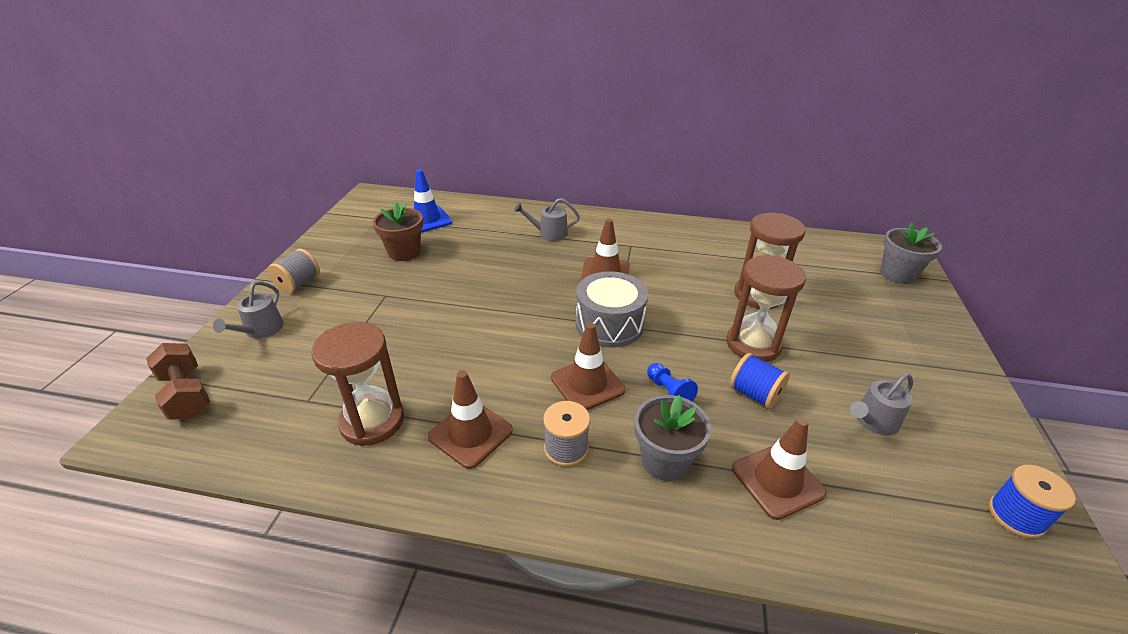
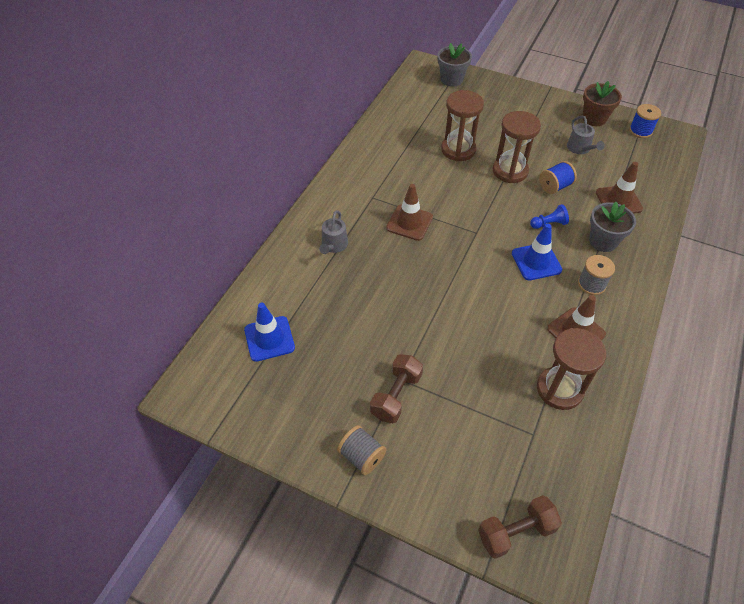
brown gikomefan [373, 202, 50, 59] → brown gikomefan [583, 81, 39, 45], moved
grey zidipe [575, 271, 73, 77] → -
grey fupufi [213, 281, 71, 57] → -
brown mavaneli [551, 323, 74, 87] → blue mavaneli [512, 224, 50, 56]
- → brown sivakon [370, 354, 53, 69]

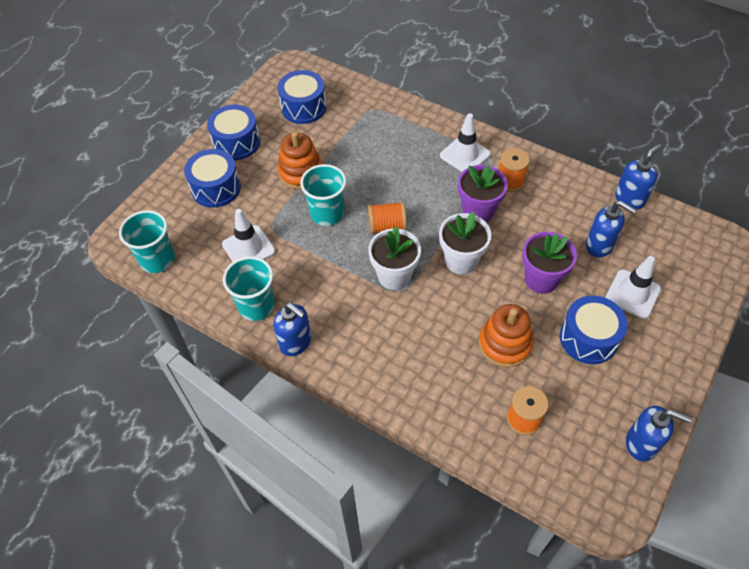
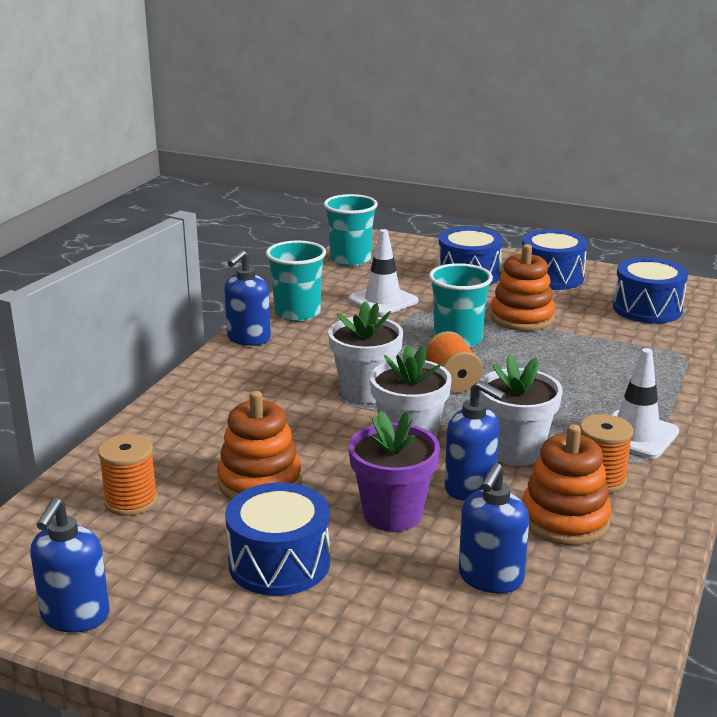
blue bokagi [615, 144, 47, 66] → blue bokagi [445, 380, 61, 121], moved
purple gikomefan [458, 165, 50, 58] → white gikomefan [479, 354, 84, 112]
white mavaneli [605, 256, 56, 63] → -
- → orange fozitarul [522, 424, 90, 121]

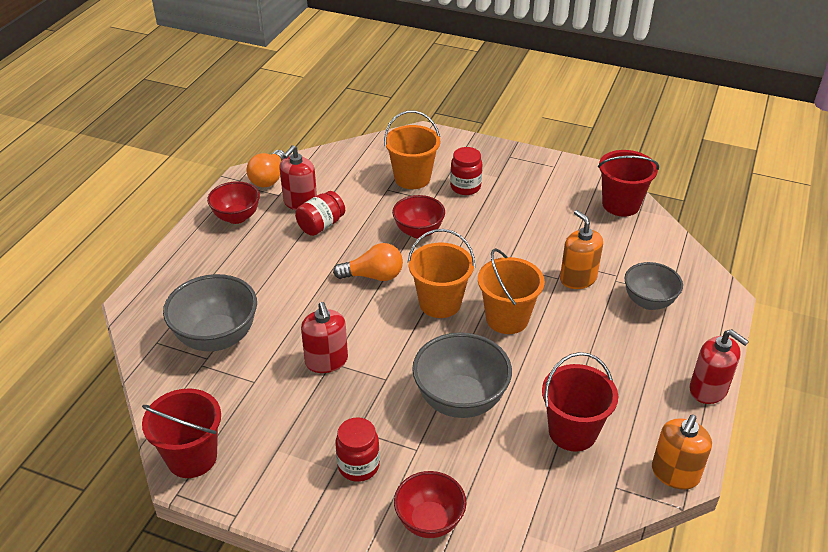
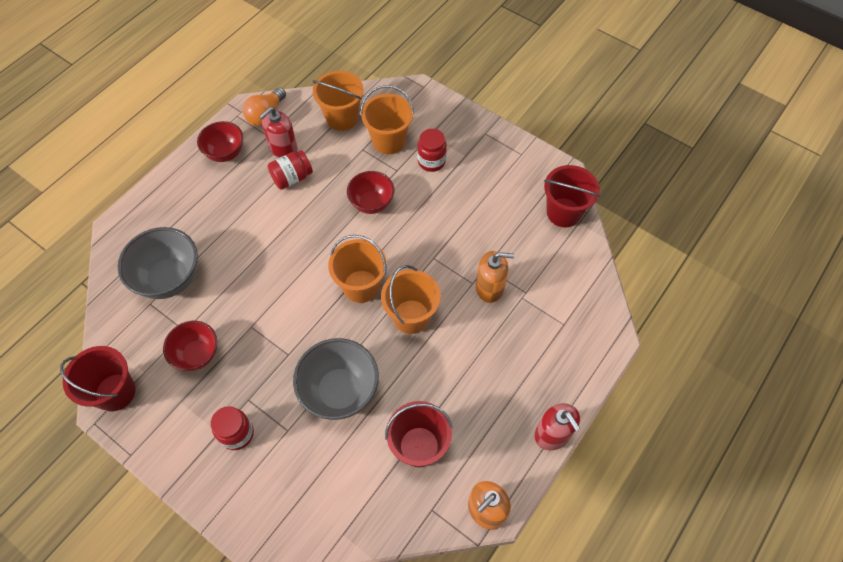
orange bokagi [560, 210, 43, 79] → orange bokagi [476, 251, 38, 52], 105 degrees clockwise
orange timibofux [333, 243, 70, 38] → -
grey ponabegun [624, 262, 59, 48] → -
red bokagi [301, 302, 47, 71] → -
red ponabegun [394, 471, 73, 67] → red ponabegun [163, 321, 54, 50], moved
- → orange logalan [312, 71, 51, 60]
· · · · · · ·
* [Your goal]:
All of the data above should be transcribed verbatim, with pictures omitted.

* [Task answer]:
brown gikomefan [373, 202, 50, 59] → brown gikomefan [583, 81, 39, 45], moved
grey zidipe [575, 271, 73, 77] → -
grey fupufi [213, 281, 71, 57] → -
brown mavaneli [551, 323, 74, 87] → blue mavaneli [512, 224, 50, 56]
- → brown sivakon [370, 354, 53, 69]

blue bokagi [615, 144, 47, 66] → blue bokagi [445, 380, 61, 121], moved
purple gikomefan [458, 165, 50, 58] → white gikomefan [479, 354, 84, 112]
white mavaneli [605, 256, 56, 63] → -
- → orange fozitarul [522, 424, 90, 121]

orange bokagi [560, 210, 43, 79] → orange bokagi [476, 251, 38, 52], 105 degrees clockwise
orange timibofux [333, 243, 70, 38] → -
grey ponabegun [624, 262, 59, 48] → -
red bokagi [301, 302, 47, 71] → -
red ponabegun [394, 471, 73, 67] → red ponabegun [163, 321, 54, 50], moved
- → orange logalan [312, 71, 51, 60]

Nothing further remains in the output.